→ Task
From the line below that contains "green banana [493,168,559,199]" to the line that contains "green pot [637,194,867,374]", repeat every line exactly, both ends included, and nothing else.

→ Data for the task
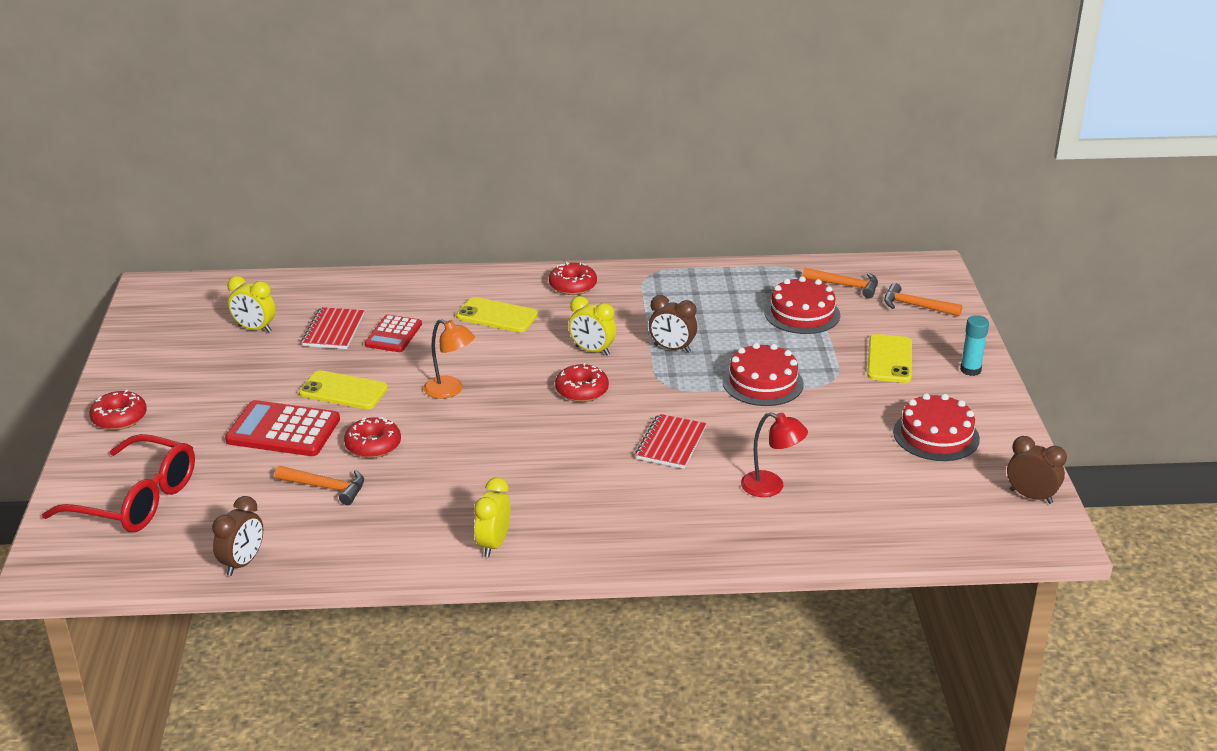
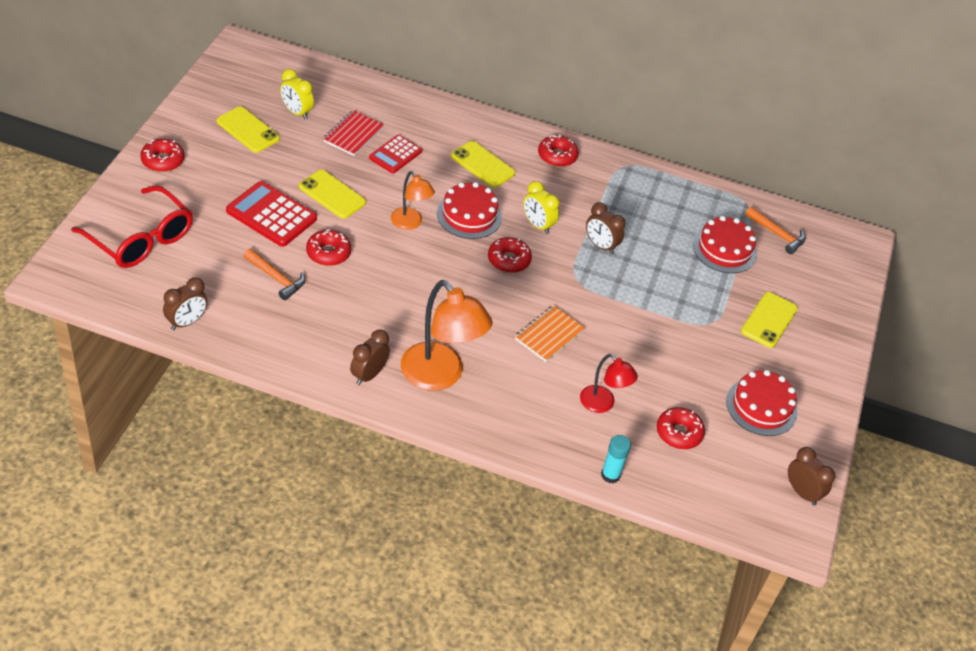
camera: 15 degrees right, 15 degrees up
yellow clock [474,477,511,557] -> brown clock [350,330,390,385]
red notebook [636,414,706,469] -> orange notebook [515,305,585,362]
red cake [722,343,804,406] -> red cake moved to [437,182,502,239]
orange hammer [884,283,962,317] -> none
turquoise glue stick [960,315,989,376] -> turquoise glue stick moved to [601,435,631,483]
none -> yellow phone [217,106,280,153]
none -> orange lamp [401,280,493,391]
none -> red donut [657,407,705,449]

--

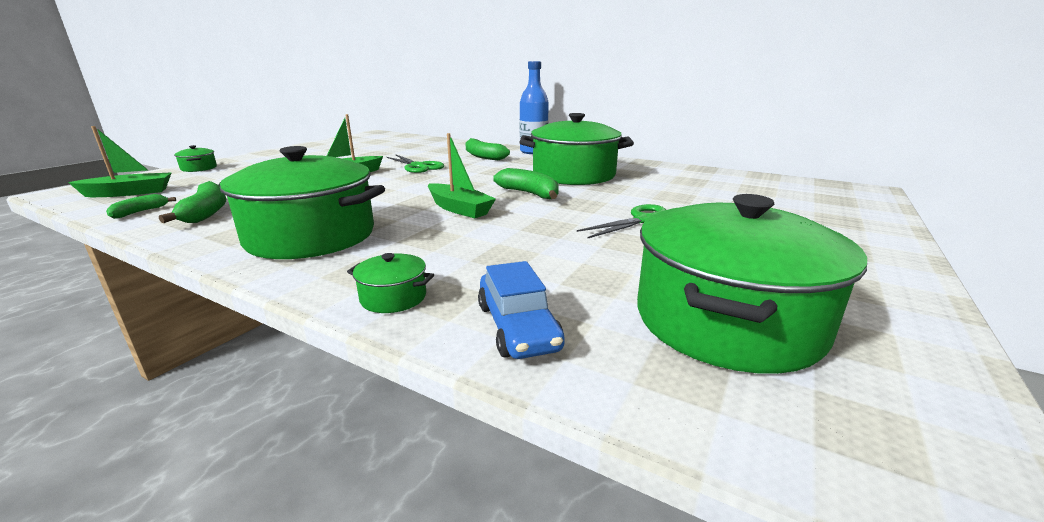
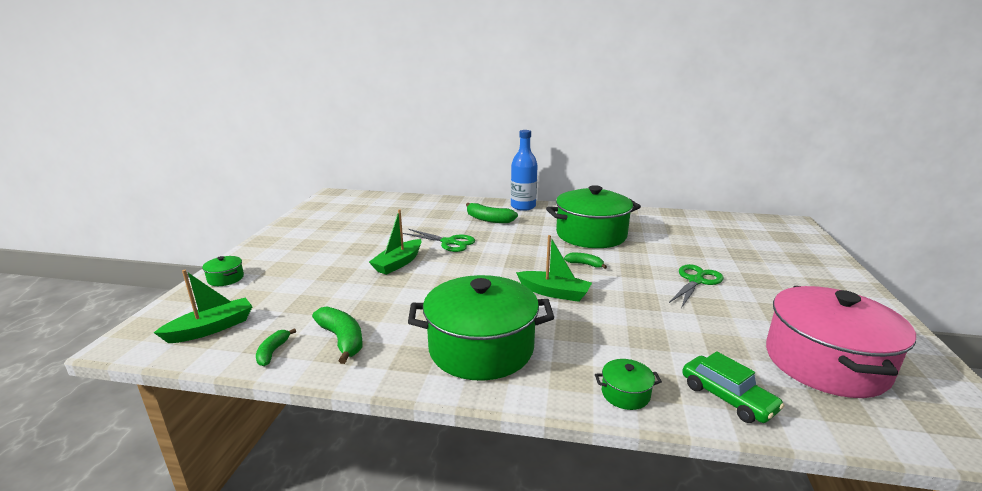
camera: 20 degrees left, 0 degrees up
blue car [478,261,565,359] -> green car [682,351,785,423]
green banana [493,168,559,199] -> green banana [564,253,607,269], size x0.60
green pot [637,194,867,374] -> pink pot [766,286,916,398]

...

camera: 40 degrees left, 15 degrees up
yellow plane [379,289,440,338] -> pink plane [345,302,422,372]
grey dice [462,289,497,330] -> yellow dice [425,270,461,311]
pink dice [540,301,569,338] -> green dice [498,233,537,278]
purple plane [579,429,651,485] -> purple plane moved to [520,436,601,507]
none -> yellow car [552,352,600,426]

→ Reply
green banana [493,168,559,199] -> green banana [564,253,607,269], size x0.60
green pot [637,194,867,374] -> pink pot [766,286,916,398]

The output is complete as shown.